- WHAT IS BEING ASKED:
When the string "plus" occurs in a line of the records, show that line.

- GIVEN RECORDS:
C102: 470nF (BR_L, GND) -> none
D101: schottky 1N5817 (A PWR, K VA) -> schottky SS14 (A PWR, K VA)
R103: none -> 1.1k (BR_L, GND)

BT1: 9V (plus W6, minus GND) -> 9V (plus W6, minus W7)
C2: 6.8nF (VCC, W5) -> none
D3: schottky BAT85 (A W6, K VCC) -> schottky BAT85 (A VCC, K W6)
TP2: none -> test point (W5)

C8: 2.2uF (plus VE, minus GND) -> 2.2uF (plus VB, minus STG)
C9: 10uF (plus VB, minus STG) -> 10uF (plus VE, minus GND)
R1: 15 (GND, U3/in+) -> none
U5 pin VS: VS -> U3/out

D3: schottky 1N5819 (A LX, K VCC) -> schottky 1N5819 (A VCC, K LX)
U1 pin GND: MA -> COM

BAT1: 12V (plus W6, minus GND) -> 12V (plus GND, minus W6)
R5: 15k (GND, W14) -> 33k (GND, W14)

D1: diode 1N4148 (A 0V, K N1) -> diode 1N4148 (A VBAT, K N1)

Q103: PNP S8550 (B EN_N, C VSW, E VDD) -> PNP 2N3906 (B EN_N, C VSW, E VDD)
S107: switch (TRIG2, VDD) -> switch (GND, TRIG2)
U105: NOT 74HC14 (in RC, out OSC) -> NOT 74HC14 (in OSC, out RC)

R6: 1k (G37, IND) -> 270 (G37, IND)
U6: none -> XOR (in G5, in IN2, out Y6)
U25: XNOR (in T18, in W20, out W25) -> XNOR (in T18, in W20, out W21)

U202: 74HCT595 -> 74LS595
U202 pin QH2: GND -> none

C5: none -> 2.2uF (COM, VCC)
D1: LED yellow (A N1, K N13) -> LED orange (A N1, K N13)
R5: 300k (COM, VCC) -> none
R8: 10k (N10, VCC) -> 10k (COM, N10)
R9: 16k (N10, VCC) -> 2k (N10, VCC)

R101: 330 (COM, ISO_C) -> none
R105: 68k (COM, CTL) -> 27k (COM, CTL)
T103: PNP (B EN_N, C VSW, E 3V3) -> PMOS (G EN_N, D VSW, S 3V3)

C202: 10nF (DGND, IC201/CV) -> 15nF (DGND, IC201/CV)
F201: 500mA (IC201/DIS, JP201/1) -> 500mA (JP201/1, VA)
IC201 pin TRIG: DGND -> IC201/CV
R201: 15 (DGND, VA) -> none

- RESPONSE AREA:
BT1: 9V (plus W6, minus GND) -> 9V (plus W6, minus W7)
C8: 2.2uF (plus VE, minus GND) -> 2.2uF (plus VB, minus STG)
C9: 10uF (plus VB, minus STG) -> 10uF (plus VE, minus GND)
BAT1: 12V (plus W6, minus GND) -> 12V (plus GND, minus W6)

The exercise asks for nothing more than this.